* **Task statement**: Everything from the line containing "R205: 1k (EN_N, U201/OUT)" to the end of the data must be duplicated word for word, and nothing else may appear.

+++ Given information

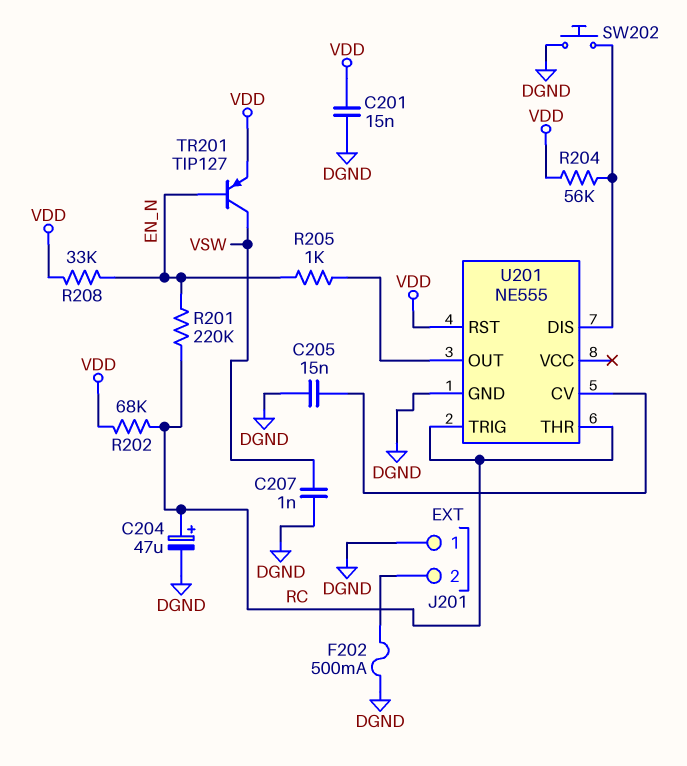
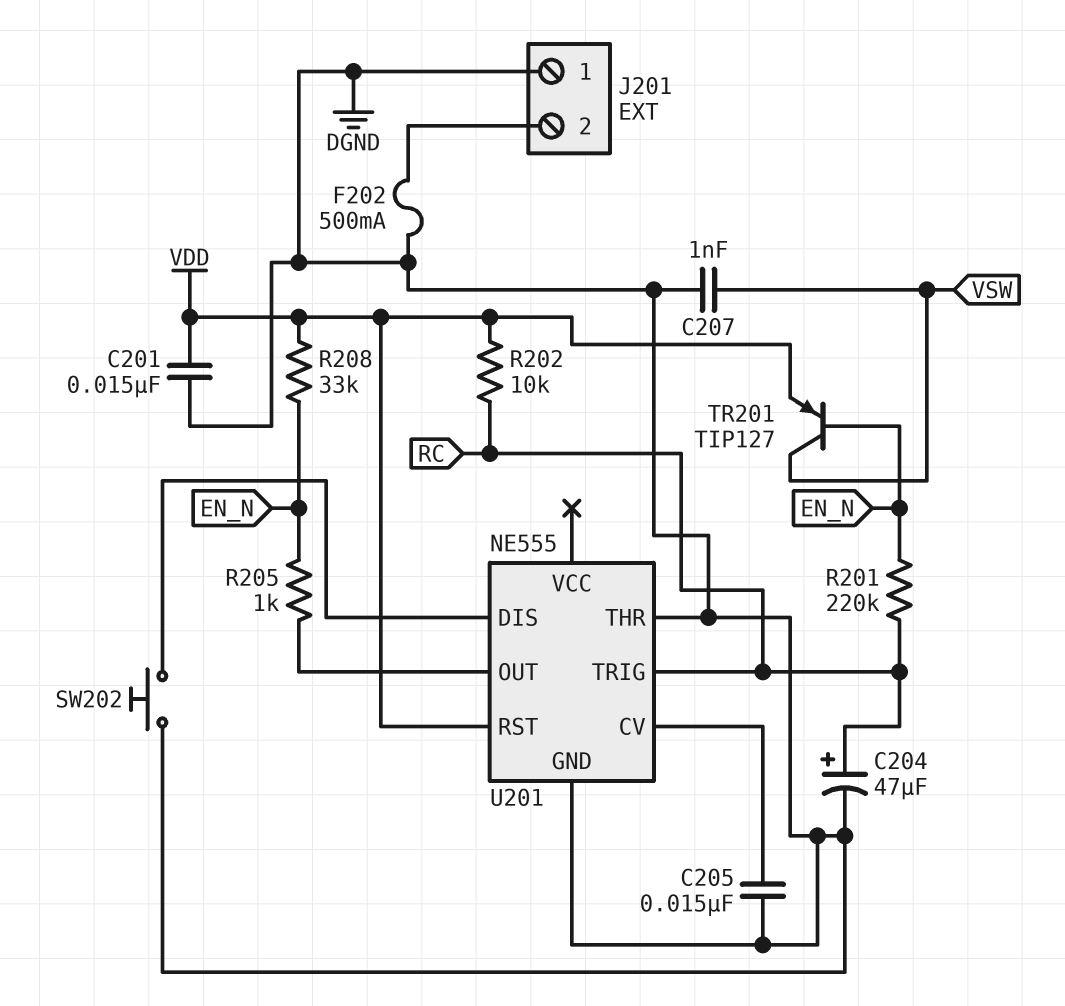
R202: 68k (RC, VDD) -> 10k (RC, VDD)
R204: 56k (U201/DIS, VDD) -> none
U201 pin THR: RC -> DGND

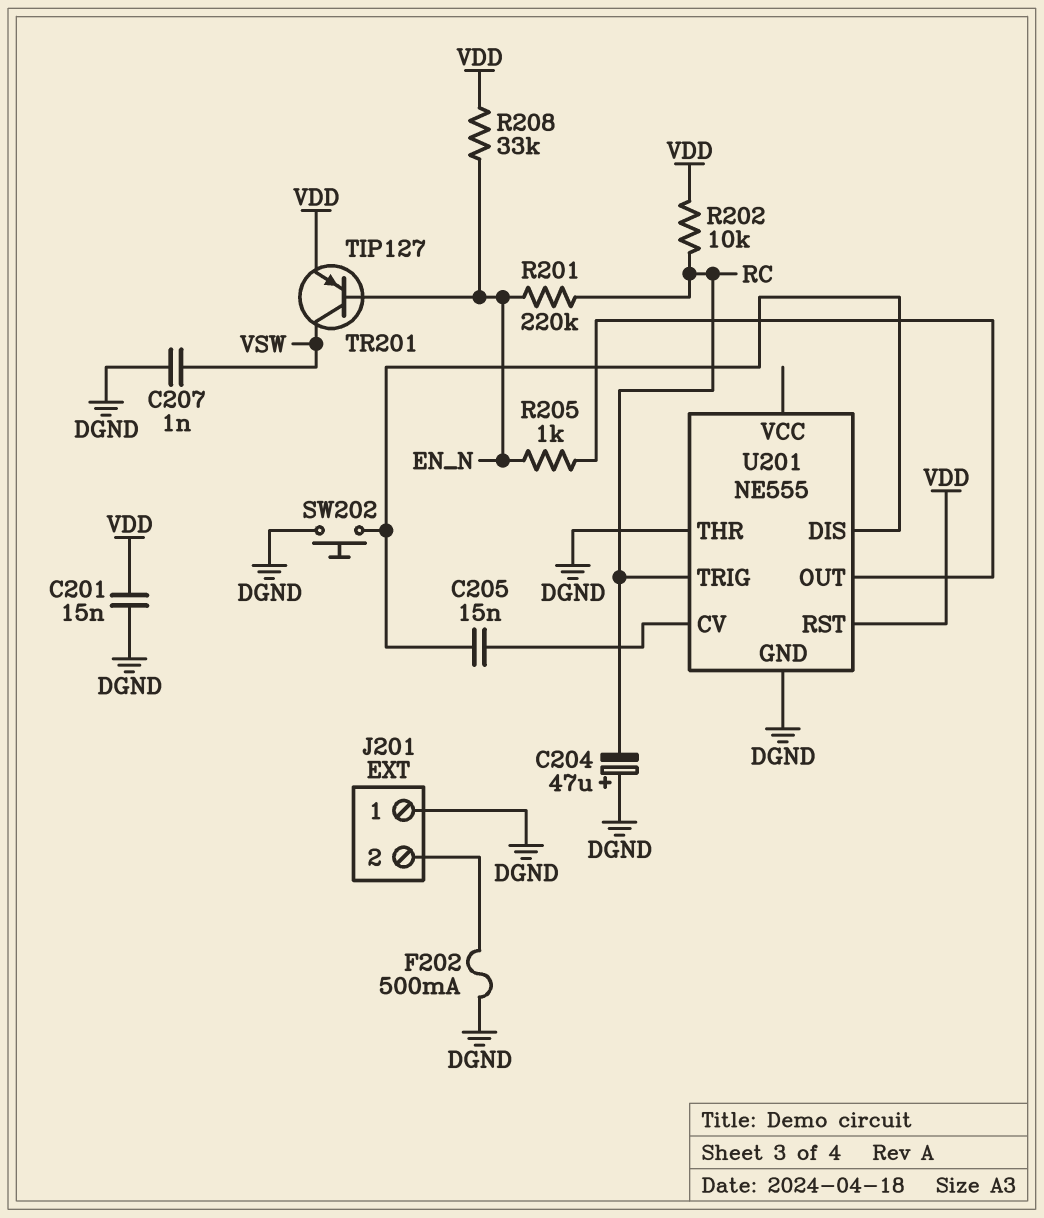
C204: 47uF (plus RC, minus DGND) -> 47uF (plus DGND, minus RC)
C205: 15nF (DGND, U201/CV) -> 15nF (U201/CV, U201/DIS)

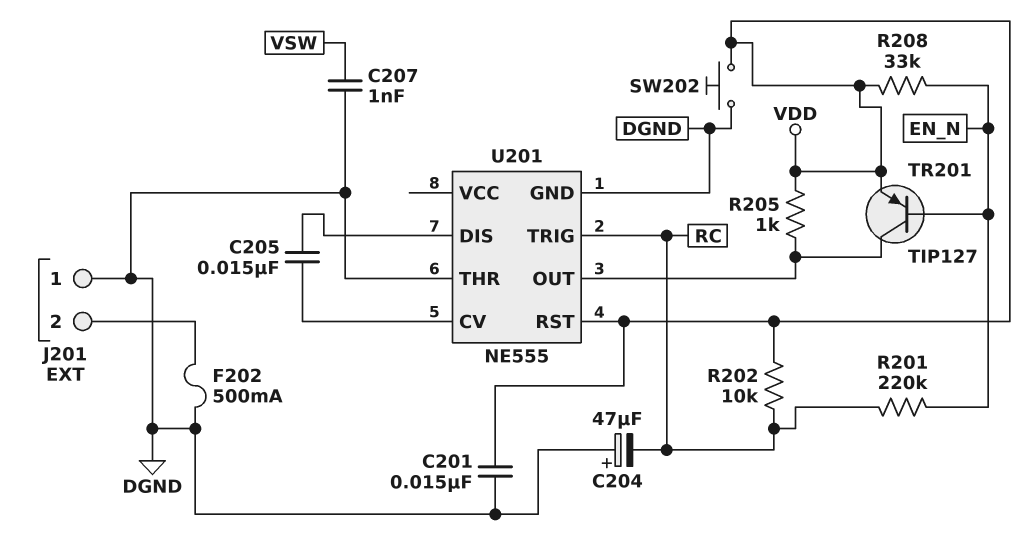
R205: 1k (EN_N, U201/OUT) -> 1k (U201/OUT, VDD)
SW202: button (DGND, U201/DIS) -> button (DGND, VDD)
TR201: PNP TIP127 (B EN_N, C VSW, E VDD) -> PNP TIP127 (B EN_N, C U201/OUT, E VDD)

++++++

* **Answer section**:
R205: 1k (EN_N, U201/OUT) -> 1k (U201/OUT, VDD)
SW202: button (DGND, U201/DIS) -> button (DGND, VDD)
TR201: PNP TIP127 (B EN_N, C VSW, E VDD) -> PNP TIP127 (B EN_N, C U201/OUT, E VDD)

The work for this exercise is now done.